Exercise goal
Write out exactly the line containing "(391, 307) = (619, 410): none" along with each line that follows it in the records below, and no others.

Records for the task

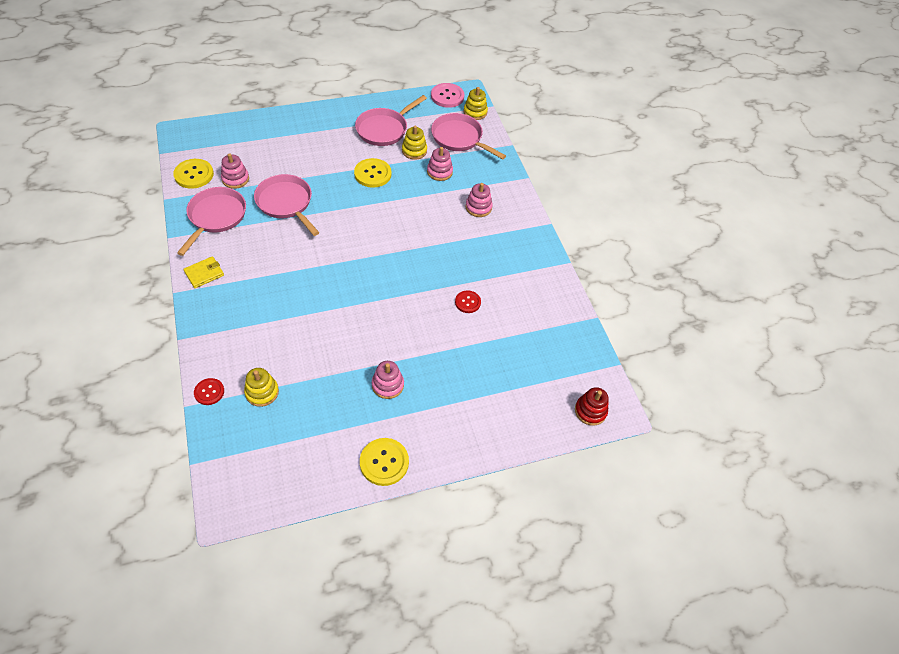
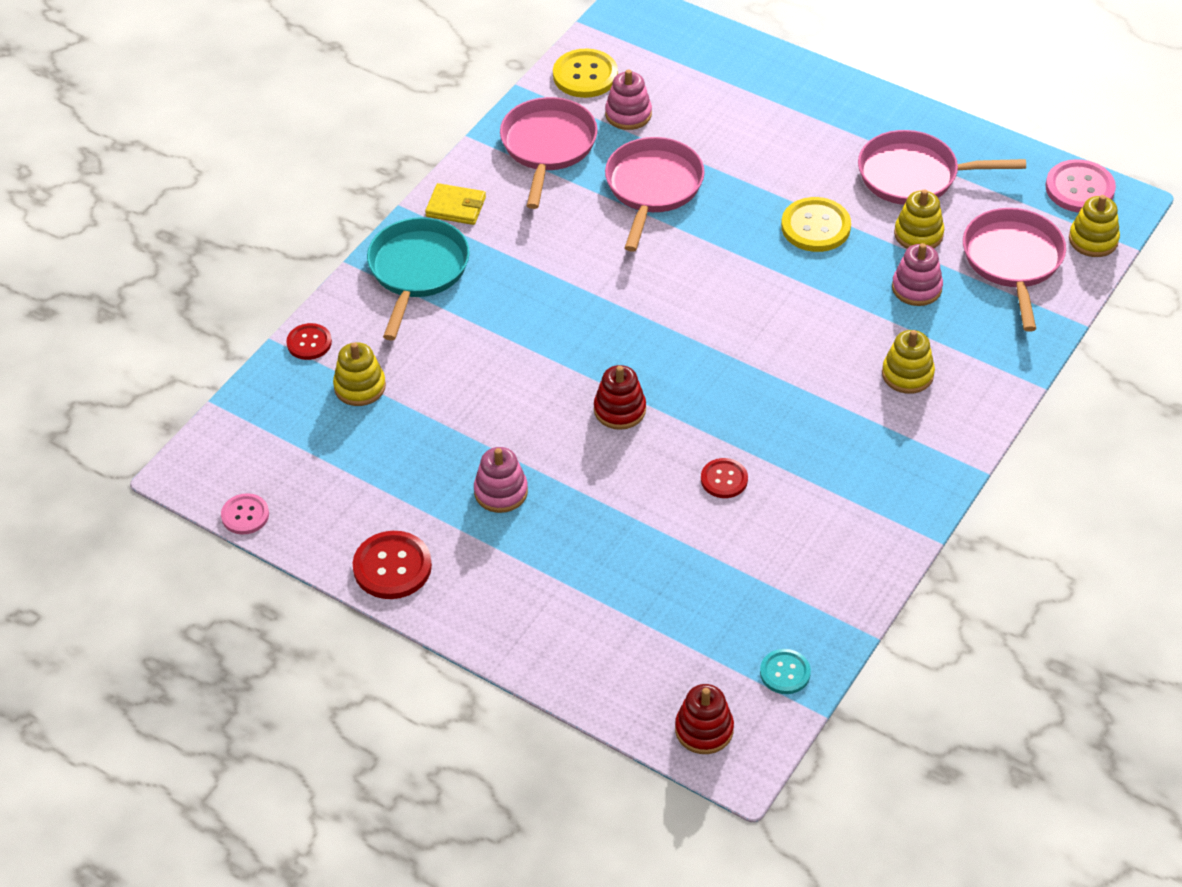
camera: 55 degrees right, 5 degrees down
(215, 217) = (547, 147): pink pan -> pink pan turned 60 degrees counterclockwise
(222, 316) = (417, 271): none -> turquoise pan
(282, 504) = (245, 515): none -> pink button
(384, 462) = (392, 567): yellow button -> red button
(391, 307) = (619, 410): none -> red stacking toy
(478, 207) = (907, 374): pink stacking toy -> yellow stacking toy
(586, 360) = (785, 673): none -> turquoise button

Solution for this problem
(391, 307) = (619, 410): none -> red stacking toy
(478, 207) = (907, 374): pink stacking toy -> yellow stacking toy
(586, 360) = (785, 673): none -> turquoise button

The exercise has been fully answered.